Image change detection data
+===+
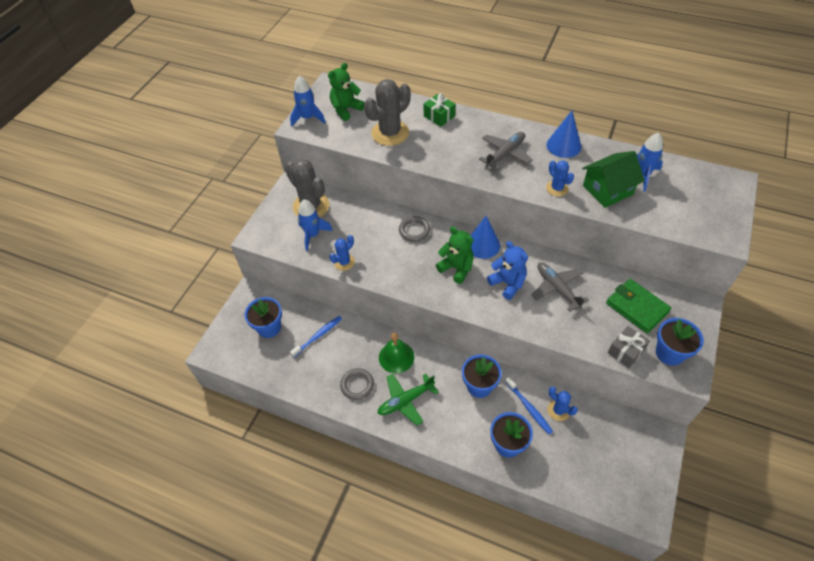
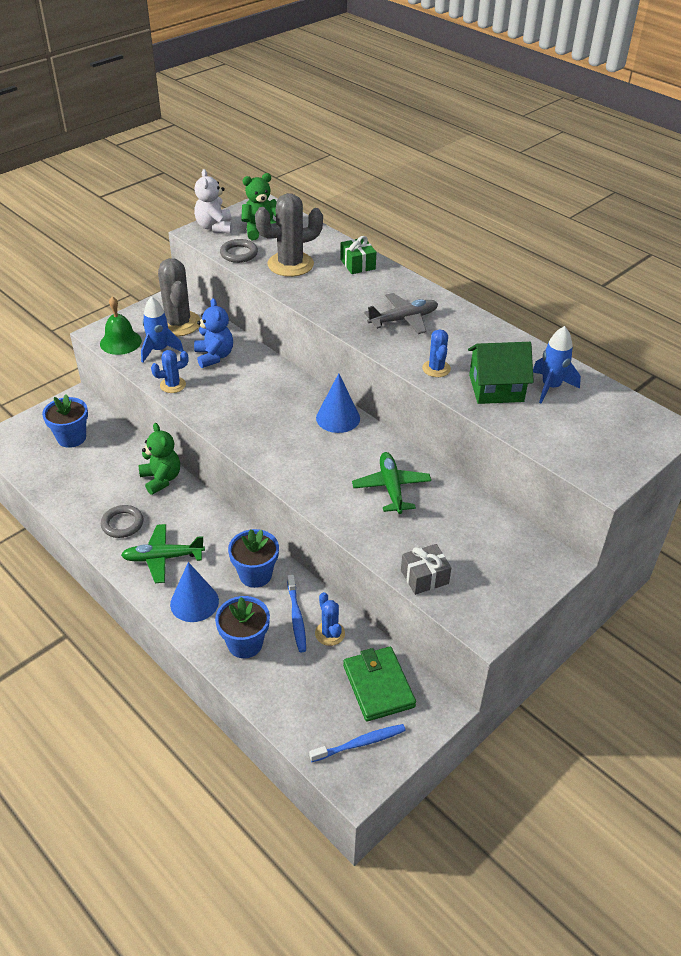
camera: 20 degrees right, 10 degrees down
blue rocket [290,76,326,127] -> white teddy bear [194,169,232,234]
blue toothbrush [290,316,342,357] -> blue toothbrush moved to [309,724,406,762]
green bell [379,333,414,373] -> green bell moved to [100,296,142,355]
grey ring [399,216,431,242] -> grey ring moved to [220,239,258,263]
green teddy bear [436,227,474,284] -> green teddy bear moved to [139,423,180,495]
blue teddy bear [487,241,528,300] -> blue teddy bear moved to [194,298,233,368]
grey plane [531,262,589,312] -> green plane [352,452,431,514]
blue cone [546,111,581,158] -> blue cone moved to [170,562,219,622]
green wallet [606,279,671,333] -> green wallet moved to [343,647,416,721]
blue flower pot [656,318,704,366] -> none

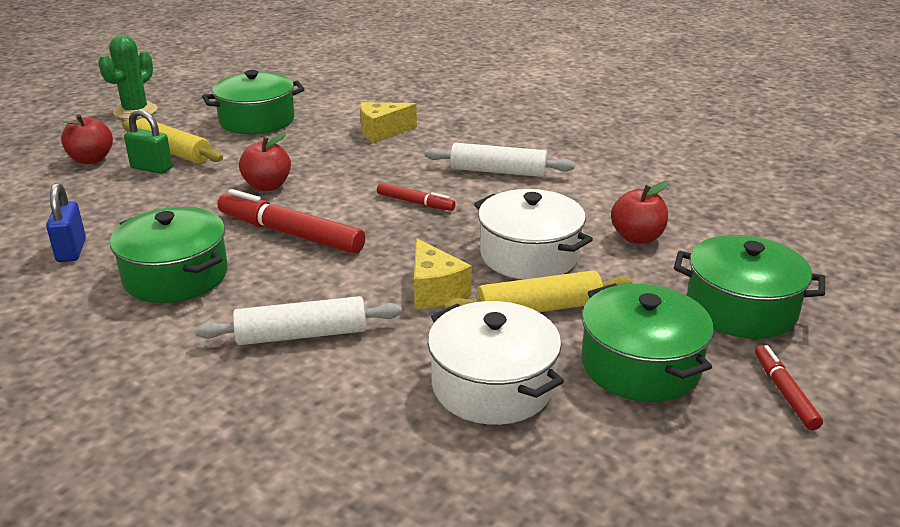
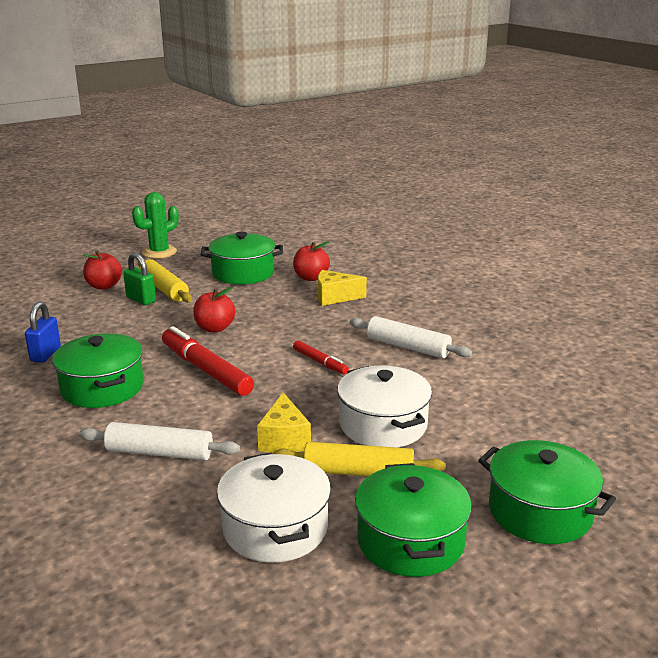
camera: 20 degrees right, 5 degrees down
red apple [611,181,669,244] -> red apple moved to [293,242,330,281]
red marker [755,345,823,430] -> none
+===+
— Assigned task —
In the entries above, find each line with "green" and list it.

— Finished exercise —
green bell [379,333,414,373] -> green bell moved to [100,296,142,355]
green teddy bear [436,227,474,284] -> green teddy bear moved to [139,423,180,495]
grey plane [531,262,589,312] -> green plane [352,452,431,514]
green wallet [606,279,671,333] -> green wallet moved to [343,647,416,721]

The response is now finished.